_Exercise directions_:
List all lines of the data that include the string "brick".

─── Data to process

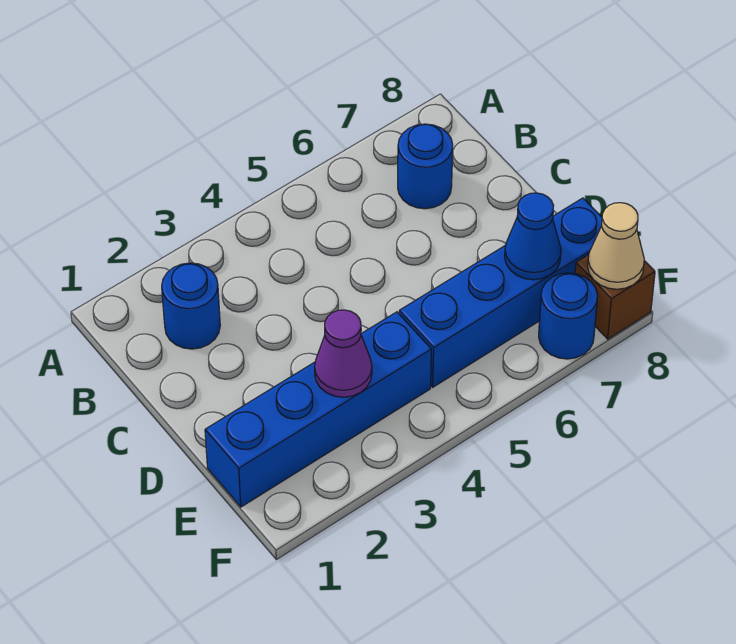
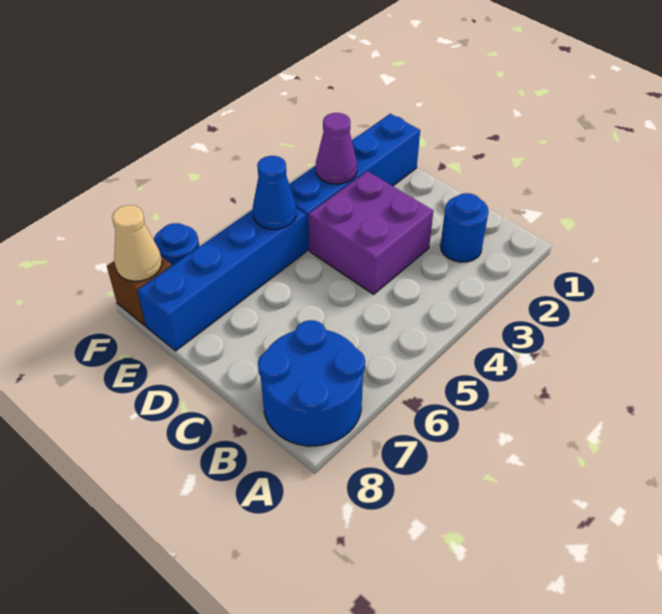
blue round brick B7 level 1 -> blue round brick A7:B8 level 1
none -> purple brick C3:D4 level 1
blue cone E7 level 2 -> blue cone E5 level 2

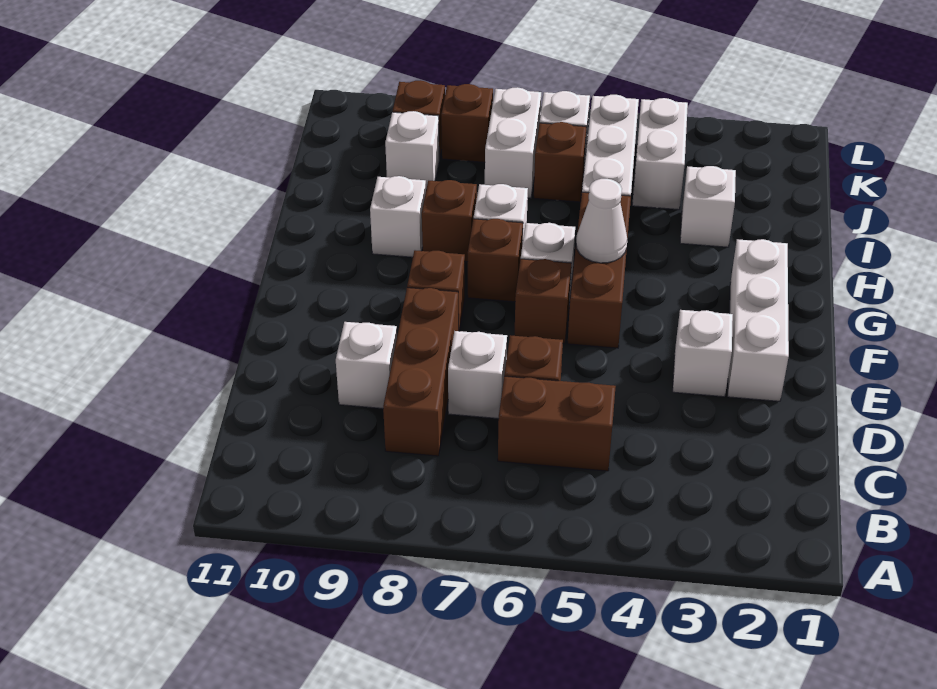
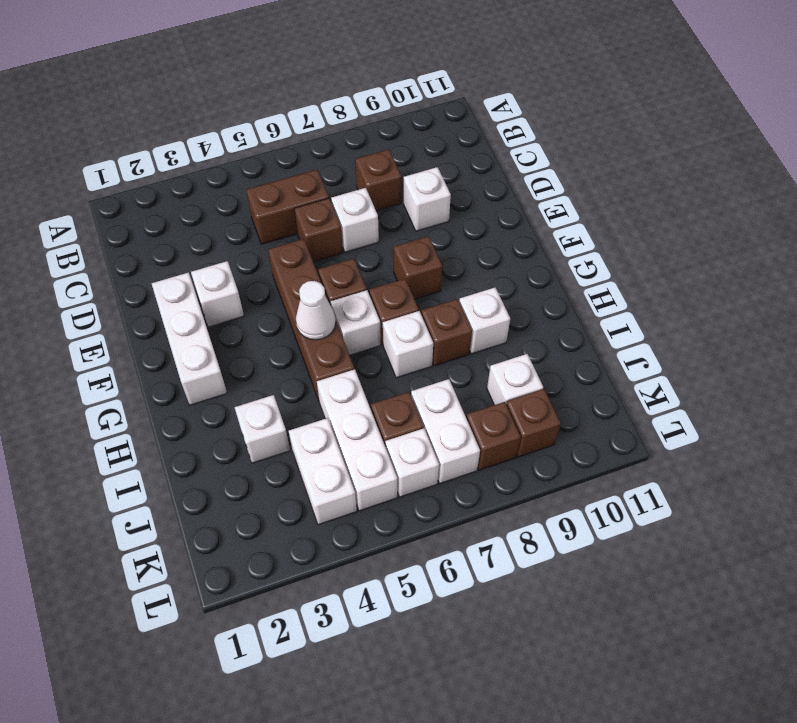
brown brick C8:E8 level 1 -> brown brick C8 level 1
brown brick F5:H5 level 1 -> brown brick E5:H5 level 1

──────

_Solution to this problem_:
blue round brick B7 level 1 -> blue round brick A7:B8 level 1
none -> purple brick C3:D4 level 1
brown brick C8:E8 level 1 -> brown brick C8 level 1
brown brick F5:H5 level 1 -> brown brick E5:H5 level 1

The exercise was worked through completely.